*Set task*.
Please count the lines in the listing below that contain the string "acciaccatura" and reply with only that number.
_ _ _ _ _ _ _
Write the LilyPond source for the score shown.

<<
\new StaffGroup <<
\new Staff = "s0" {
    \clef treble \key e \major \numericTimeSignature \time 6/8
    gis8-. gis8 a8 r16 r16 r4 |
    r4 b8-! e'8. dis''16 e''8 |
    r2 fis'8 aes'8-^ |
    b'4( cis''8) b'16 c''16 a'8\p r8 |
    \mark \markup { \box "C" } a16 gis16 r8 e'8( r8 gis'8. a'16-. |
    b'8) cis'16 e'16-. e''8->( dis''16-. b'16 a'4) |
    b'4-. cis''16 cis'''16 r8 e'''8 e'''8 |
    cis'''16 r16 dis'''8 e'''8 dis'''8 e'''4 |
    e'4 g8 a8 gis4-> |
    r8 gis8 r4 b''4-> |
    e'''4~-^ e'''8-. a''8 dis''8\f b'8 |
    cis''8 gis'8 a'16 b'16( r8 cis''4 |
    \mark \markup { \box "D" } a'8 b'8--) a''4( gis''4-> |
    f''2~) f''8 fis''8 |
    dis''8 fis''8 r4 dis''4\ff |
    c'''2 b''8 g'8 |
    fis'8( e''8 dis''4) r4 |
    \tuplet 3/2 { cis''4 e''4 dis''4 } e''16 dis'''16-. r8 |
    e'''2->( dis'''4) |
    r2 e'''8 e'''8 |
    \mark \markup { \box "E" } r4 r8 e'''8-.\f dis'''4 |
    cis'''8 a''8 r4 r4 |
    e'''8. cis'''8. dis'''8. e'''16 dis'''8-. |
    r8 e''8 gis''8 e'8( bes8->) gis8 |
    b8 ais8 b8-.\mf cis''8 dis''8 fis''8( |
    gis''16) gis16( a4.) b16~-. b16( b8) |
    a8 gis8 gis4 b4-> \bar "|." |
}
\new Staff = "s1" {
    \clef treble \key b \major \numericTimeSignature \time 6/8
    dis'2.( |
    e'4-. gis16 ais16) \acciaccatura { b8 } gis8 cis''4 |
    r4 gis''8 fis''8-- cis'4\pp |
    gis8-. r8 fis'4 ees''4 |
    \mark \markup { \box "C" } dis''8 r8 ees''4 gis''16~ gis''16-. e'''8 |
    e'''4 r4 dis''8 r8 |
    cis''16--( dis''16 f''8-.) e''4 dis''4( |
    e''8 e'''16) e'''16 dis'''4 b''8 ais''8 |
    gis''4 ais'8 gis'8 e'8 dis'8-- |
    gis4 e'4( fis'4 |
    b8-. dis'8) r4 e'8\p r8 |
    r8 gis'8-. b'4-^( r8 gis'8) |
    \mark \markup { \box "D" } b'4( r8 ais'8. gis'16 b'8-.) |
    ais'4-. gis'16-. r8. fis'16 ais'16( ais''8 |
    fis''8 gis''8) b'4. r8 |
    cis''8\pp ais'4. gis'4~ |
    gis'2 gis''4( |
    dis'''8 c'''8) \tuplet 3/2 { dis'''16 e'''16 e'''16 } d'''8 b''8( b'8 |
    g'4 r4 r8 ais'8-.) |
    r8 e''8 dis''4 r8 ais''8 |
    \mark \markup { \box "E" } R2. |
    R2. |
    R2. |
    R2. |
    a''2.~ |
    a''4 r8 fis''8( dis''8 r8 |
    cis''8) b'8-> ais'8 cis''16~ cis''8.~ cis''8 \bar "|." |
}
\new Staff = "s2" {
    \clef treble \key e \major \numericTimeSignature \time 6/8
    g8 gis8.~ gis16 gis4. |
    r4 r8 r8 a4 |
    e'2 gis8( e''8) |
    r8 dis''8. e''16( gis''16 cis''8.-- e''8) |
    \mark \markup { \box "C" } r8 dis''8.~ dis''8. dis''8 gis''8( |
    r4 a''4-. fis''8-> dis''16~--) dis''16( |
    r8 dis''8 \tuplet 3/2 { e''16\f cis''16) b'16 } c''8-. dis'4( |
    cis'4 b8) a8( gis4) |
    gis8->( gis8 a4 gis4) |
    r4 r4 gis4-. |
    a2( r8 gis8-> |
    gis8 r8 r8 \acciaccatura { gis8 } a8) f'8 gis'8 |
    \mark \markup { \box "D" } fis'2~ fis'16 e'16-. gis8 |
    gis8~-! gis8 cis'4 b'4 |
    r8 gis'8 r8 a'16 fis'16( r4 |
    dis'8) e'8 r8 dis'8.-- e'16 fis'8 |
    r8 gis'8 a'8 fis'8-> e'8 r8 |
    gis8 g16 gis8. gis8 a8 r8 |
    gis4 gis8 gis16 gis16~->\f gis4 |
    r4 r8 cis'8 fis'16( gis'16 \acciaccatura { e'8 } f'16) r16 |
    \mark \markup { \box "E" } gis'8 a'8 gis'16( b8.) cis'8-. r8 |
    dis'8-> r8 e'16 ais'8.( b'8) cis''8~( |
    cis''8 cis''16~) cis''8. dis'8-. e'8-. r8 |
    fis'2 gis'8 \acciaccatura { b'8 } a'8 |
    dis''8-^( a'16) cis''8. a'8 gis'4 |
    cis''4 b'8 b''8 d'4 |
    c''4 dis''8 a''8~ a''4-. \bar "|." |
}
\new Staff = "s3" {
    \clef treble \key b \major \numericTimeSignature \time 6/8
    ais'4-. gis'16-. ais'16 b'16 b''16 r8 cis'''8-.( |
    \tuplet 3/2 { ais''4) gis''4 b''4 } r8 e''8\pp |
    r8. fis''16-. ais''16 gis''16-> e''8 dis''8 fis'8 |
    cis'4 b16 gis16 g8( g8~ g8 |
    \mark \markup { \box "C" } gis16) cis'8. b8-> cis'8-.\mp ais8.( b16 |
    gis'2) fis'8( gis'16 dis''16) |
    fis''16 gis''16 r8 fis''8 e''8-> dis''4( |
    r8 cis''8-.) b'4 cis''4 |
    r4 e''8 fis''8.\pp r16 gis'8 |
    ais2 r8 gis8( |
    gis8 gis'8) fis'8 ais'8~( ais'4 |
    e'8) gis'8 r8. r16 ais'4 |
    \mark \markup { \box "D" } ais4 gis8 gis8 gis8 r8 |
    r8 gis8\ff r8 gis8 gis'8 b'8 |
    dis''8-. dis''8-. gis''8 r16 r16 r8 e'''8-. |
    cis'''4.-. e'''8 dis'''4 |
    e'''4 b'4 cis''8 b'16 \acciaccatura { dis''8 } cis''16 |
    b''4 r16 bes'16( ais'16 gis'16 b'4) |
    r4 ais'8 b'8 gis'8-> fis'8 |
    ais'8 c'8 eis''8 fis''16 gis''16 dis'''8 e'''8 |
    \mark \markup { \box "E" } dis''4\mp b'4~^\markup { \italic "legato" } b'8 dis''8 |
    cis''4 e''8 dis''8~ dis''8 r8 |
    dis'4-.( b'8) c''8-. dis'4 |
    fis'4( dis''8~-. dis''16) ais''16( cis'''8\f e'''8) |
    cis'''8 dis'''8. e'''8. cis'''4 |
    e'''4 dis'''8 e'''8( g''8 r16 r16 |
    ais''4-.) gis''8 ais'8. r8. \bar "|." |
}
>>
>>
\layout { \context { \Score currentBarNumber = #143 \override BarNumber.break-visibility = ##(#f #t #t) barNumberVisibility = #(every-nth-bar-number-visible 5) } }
_ _ _ _ _ _ _
*In response*.
5